__Aim of the task__. Set down exactly the lines that run from the one containing "red triangle: (111, 105)" to the end of the material below, both included, without pictures.

------------

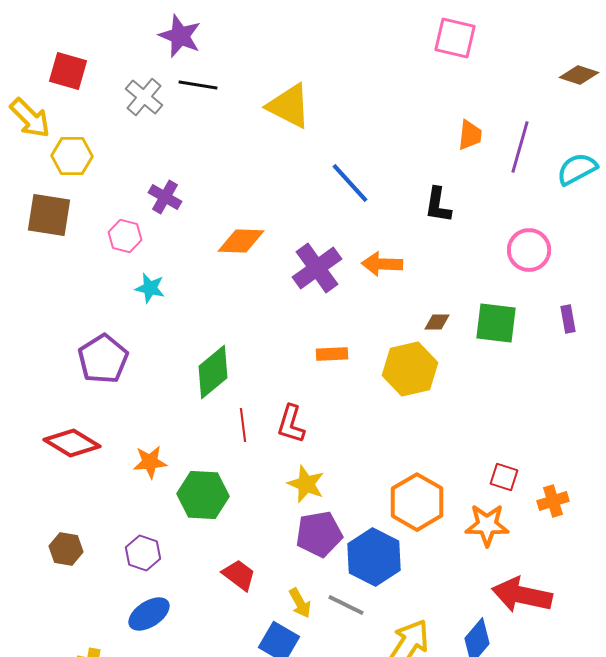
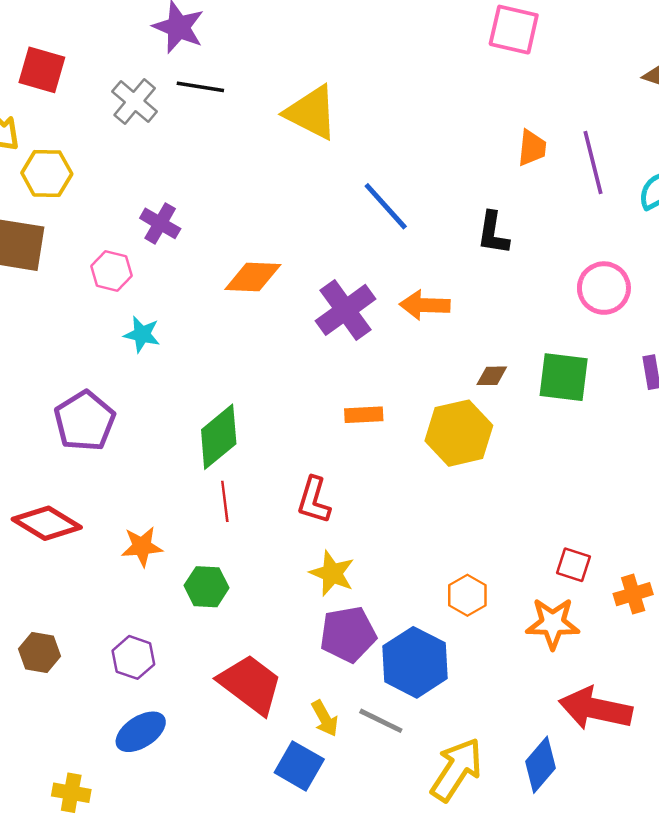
purple line: (520, 147) -> (593, 162), turned -30
red line: (243, 425) -> (225, 501), moved
green hexagon: (203, 495) -> (207, 587), size x0.7
orange hexagon: (417, 502) -> (467, 595), size x0.6
red trapezoid: (239, 575) -> (250, 684), size x1.6

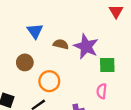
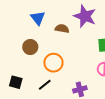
purple star: (86, 46) -> (85, 16), moved

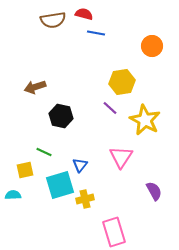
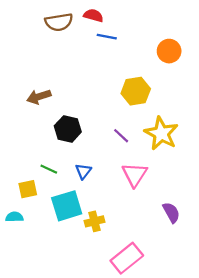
purple line: (110, 108) -> (121, 136), moved
blue triangle: (80, 165) -> (83, 171), moved
pink rectangle: (114, 232) -> (127, 258), turned 68

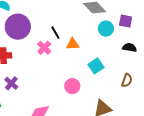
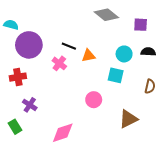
cyan circle: (106, 29) -> (124, 54), moved
black line: (55, 33) -> (69, 46), turned -32
cyan square: (96, 66) -> (116, 75), turned -35

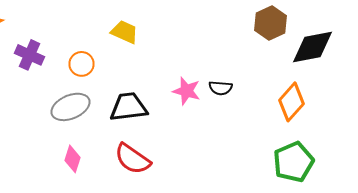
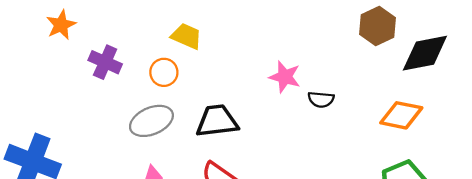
yellow trapezoid: (124, 32) -> (186, 36), moved
pink star: (186, 91) -> (285, 77), moved
orange diamond: (292, 102) -> (401, 115), turned 60

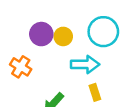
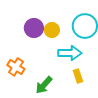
orange cross: (21, 67) -> (16, 67), moved

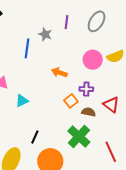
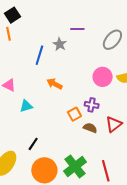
purple line: (67, 22) -> (77, 29), moved, turned 72
orange arrow: (59, 73) -> (55, 84), moved
red triangle: (111, 105) -> (114, 124), turned 36
green cross: (79, 137) -> (75, 166), moved

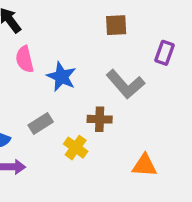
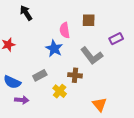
purple rectangle: (165, 53) -> (116, 39), turned 40
pink semicircle: (25, 59) -> (65, 30), moved
orange triangle: (144, 165) -> (100, 104), turned 42

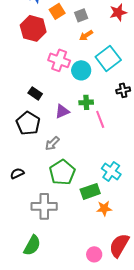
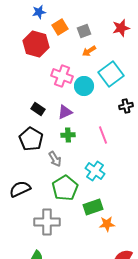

------------

__Output__.
red triangle: (111, 105) -> (114, 124), turned 36
green cross: (79, 137) -> (75, 166), moved

purple rectangle: (165, 53) -> (116, 39), turned 40
pink semicircle: (25, 59) -> (65, 30), moved
orange triangle: (144, 165) -> (100, 104), turned 42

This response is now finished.